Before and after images
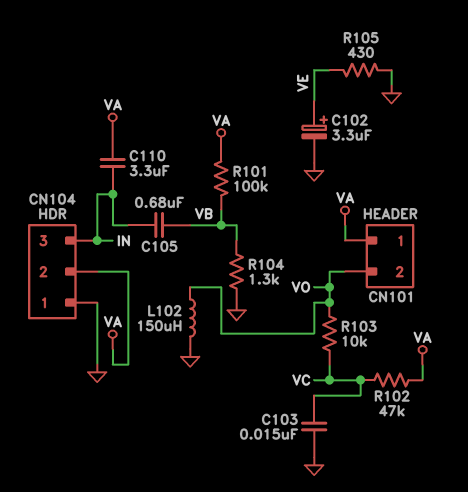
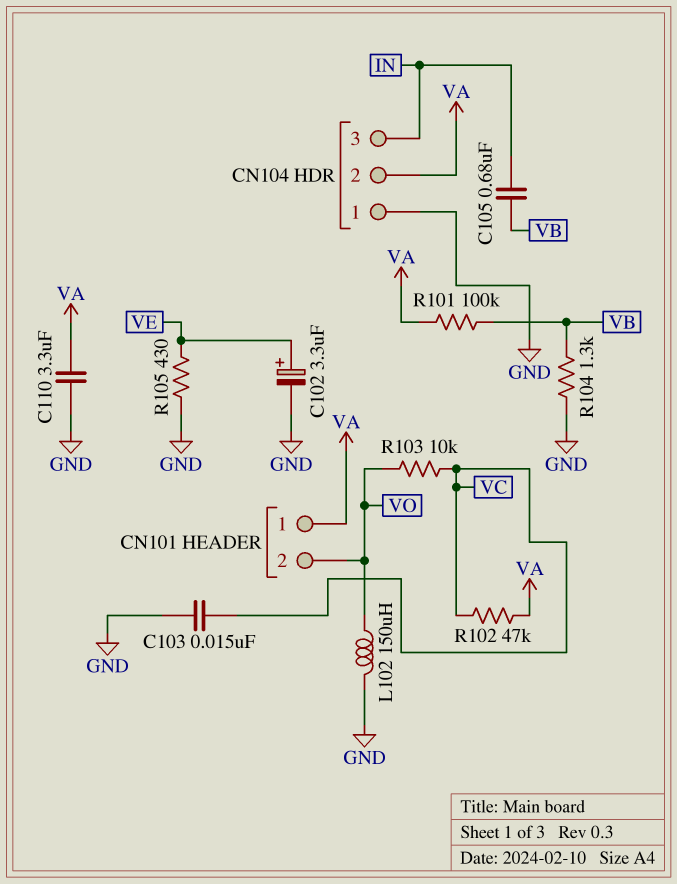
C110: 3.3uF (IN, VA) -> 3.3uF (GND, VA)

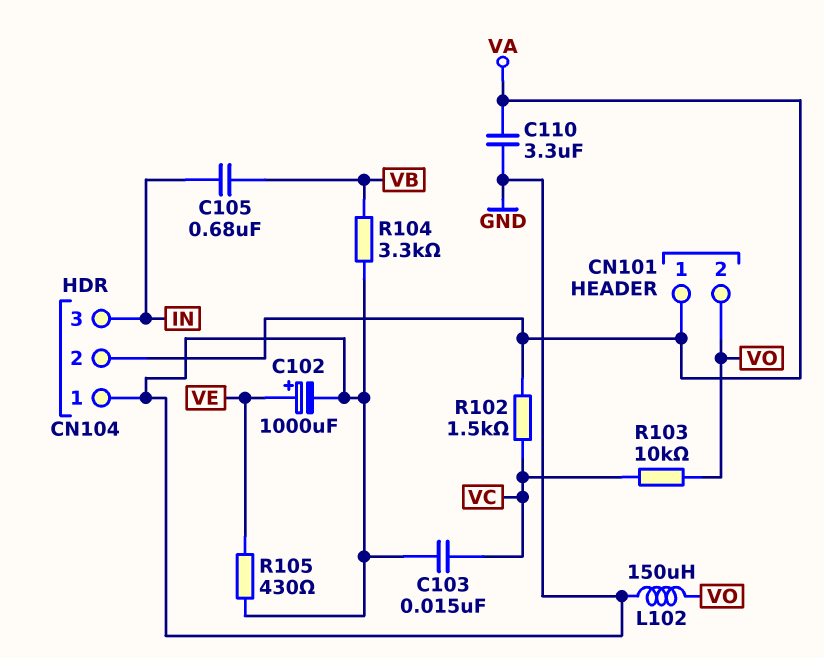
C102: 3.3uF (plus VE, minus GND) -> 1000uF (plus VE, minus GND)
R101: 100k (VA, VB) -> none
R102: 47k (VA, VC) -> 1.5k (VA, VC)
R104: 1.3k (GND, VB) -> 3.3k (GND, VB)

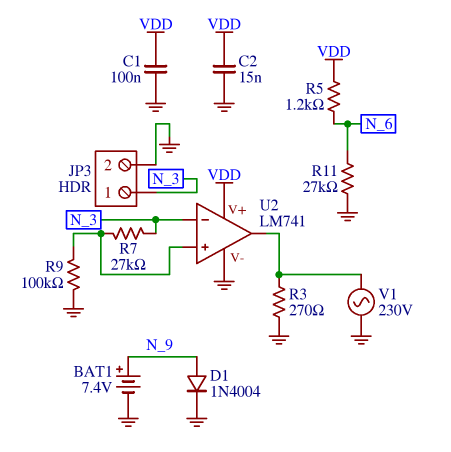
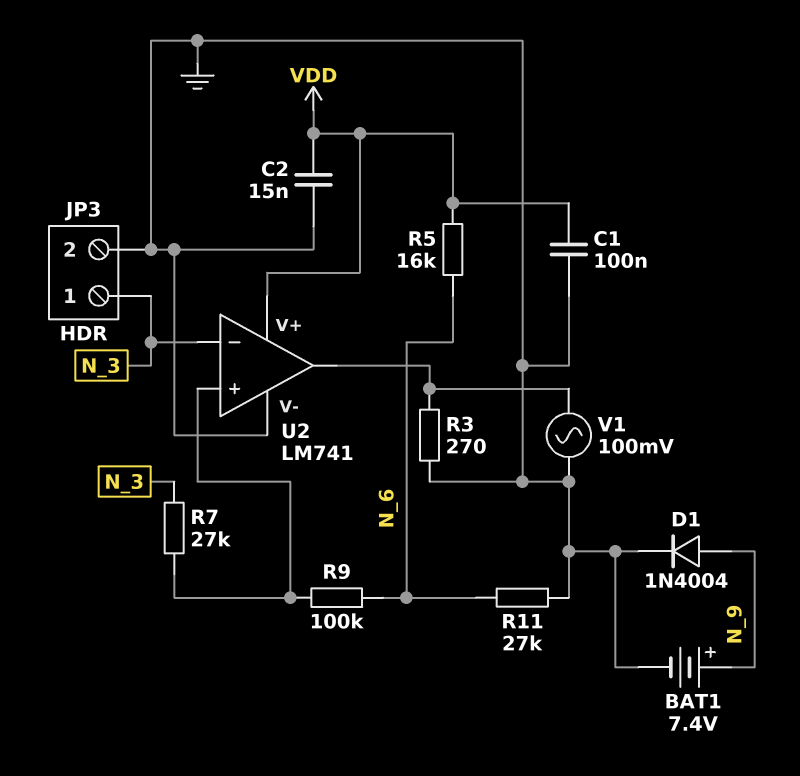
R5: 1.2k (N_6, VDD) -> 16k (N_6, VDD)
R9: 100k (GND, U2/in+) -> 100k (N_6, U2/in+)
V1: AC 230V (GND, U2/out) -> AC 100mV (GND, U2/out)

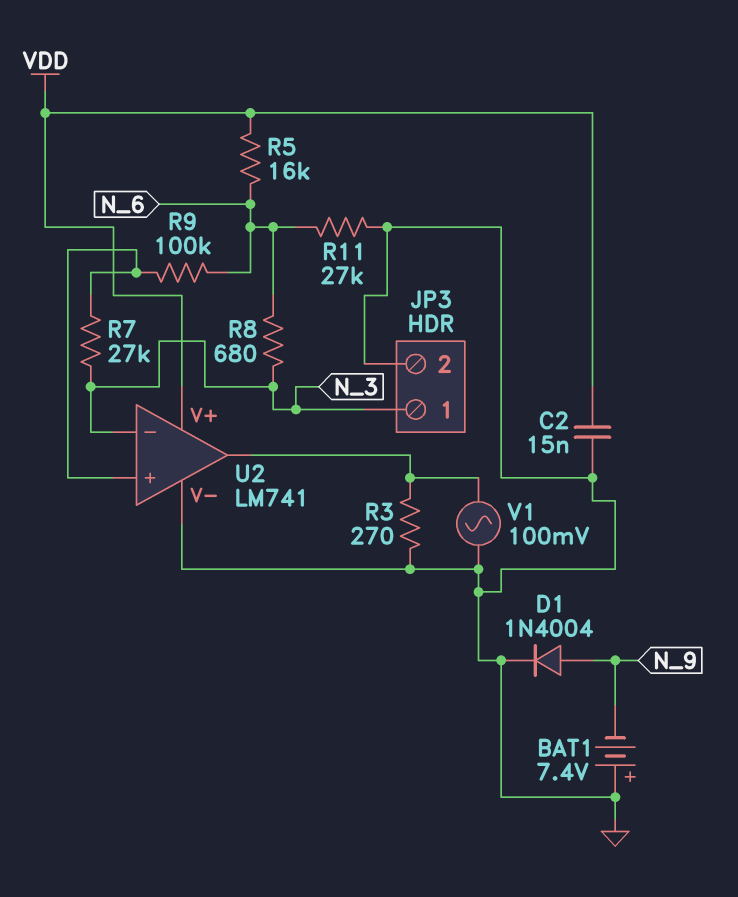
BAT1: 7.4V (plus N_9, minus GND) -> 7.4V (plus GND, minus N_9)
C1: 100nF (GND, VDD) -> none
R8: none -> 680 (N_3, N_6)

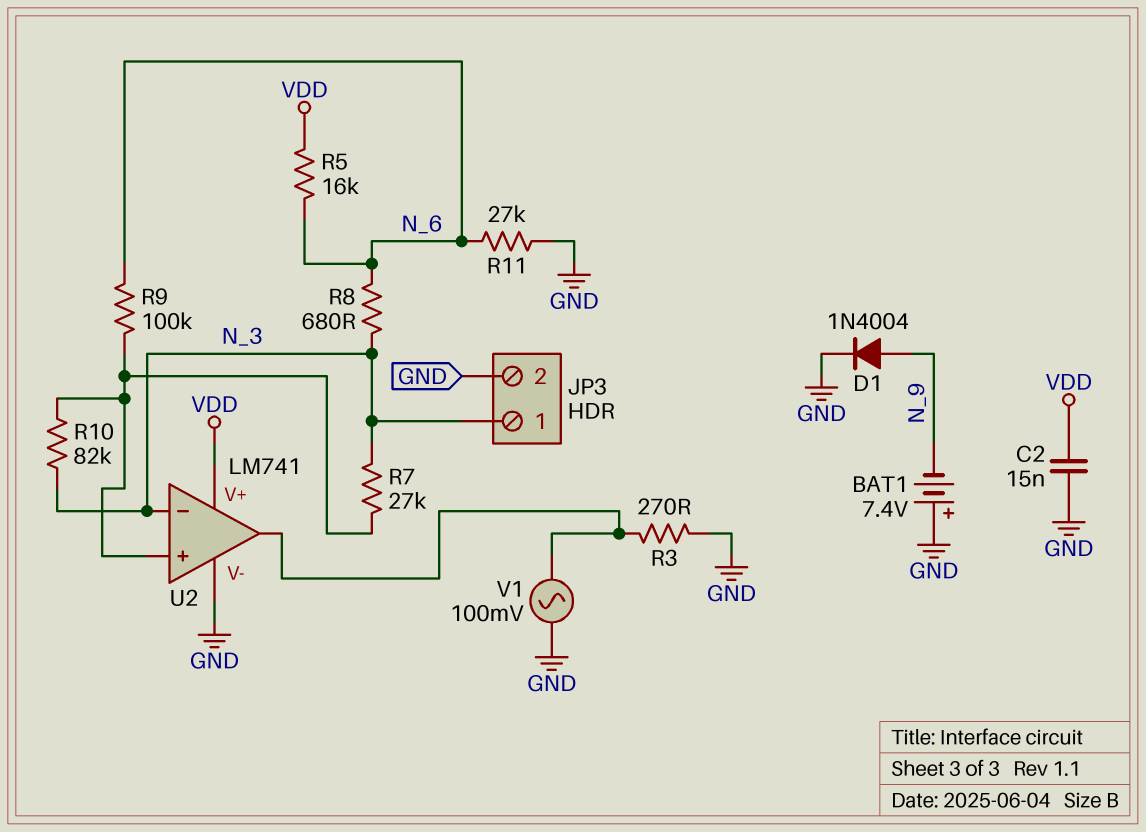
R10: none -> 82k (N_3, U2/in+)

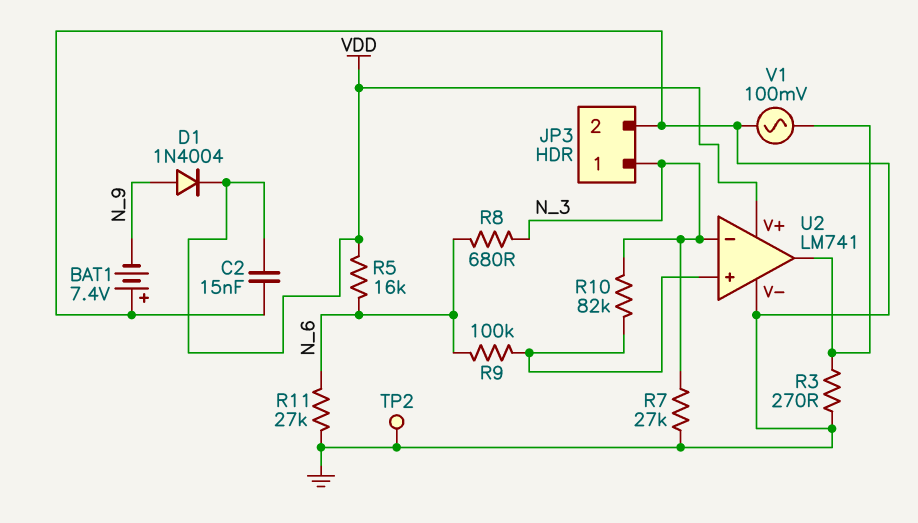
D1: diode 1N4004 (A N_9, K GND) -> diode 1N4004 (A N_9, K VDD)
R7: 27k (N_3, U2/in+) -> 27k (GND, N_3)
TP2: none -> test point (GND)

The task:
Only the number is needed here: how many lines in the data contain "minus"?

Output:
2